── Given entries

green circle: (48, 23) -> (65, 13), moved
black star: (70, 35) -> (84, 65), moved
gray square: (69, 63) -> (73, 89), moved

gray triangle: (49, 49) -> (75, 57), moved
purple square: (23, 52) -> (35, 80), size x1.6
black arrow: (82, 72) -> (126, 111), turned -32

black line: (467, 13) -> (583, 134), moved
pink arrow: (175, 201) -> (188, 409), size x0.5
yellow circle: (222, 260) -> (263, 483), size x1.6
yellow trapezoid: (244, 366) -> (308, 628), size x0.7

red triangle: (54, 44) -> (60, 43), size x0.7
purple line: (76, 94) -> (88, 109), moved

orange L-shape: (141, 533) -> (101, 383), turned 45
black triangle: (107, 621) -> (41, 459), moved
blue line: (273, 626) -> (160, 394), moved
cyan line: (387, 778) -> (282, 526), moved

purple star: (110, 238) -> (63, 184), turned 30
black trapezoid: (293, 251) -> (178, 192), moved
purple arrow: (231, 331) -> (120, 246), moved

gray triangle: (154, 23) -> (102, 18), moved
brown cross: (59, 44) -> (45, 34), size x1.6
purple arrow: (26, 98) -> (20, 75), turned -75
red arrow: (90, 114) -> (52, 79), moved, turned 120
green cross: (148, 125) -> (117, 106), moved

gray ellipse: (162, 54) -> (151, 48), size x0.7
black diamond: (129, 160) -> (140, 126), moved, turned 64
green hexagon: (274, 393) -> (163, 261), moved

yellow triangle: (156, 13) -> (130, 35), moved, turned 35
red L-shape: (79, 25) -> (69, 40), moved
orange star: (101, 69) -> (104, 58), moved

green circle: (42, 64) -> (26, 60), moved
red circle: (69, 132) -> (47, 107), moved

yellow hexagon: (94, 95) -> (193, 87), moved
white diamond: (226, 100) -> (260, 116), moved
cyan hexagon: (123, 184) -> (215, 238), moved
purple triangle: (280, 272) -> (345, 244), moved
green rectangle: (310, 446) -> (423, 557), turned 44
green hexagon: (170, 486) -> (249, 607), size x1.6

────

_Action item:_ Set the data down again in full. Keep it exact.

_Solution to this problem:_
green circle: (48, 23) -> (65, 13), moved
black star: (70, 35) -> (84, 65), moved
gray square: (69, 63) -> (73, 89), moved

gray triangle: (49, 49) -> (75, 57), moved
purple square: (23, 52) -> (35, 80), size x1.6
black arrow: (82, 72) -> (126, 111), turned -32

black line: (467, 13) -> (583, 134), moved
pink arrow: (175, 201) -> (188, 409), size x0.5
yellow circle: (222, 260) -> (263, 483), size x1.6
yellow trapezoid: (244, 366) -> (308, 628), size x0.7

red triangle: (54, 44) -> (60, 43), size x0.7
purple line: (76, 94) -> (88, 109), moved

orange L-shape: (141, 533) -> (101, 383), turned 45
black triangle: (107, 621) -> (41, 459), moved
blue line: (273, 626) -> (160, 394), moved
cyan line: (387, 778) -> (282, 526), moved

purple star: (110, 238) -> (63, 184), turned 30
black trapezoid: (293, 251) -> (178, 192), moved
purple arrow: (231, 331) -> (120, 246), moved

gray triangle: (154, 23) -> (102, 18), moved
brown cross: (59, 44) -> (45, 34), size x1.6
purple arrow: (26, 98) -> (20, 75), turned -75
red arrow: (90, 114) -> (52, 79), moved, turned 120
green cross: (148, 125) -> (117, 106), moved

gray ellipse: (162, 54) -> (151, 48), size x0.7
black diamond: (129, 160) -> (140, 126), moved, turned 64
green hexagon: (274, 393) -> (163, 261), moved

yellow triangle: (156, 13) -> (130, 35), moved, turned 35
red L-shape: (79, 25) -> (69, 40), moved
orange star: (101, 69) -> (104, 58), moved

green circle: (42, 64) -> (26, 60), moved
red circle: (69, 132) -> (47, 107), moved

yellow hexagon: (94, 95) -> (193, 87), moved
white diamond: (226, 100) -> (260, 116), moved
cyan hexagon: (123, 184) -> (215, 238), moved
purple triangle: (280, 272) -> (345, 244), moved
green rectangle: (310, 446) -> (423, 557), turned 44
green hexagon: (170, 486) -> (249, 607), size x1.6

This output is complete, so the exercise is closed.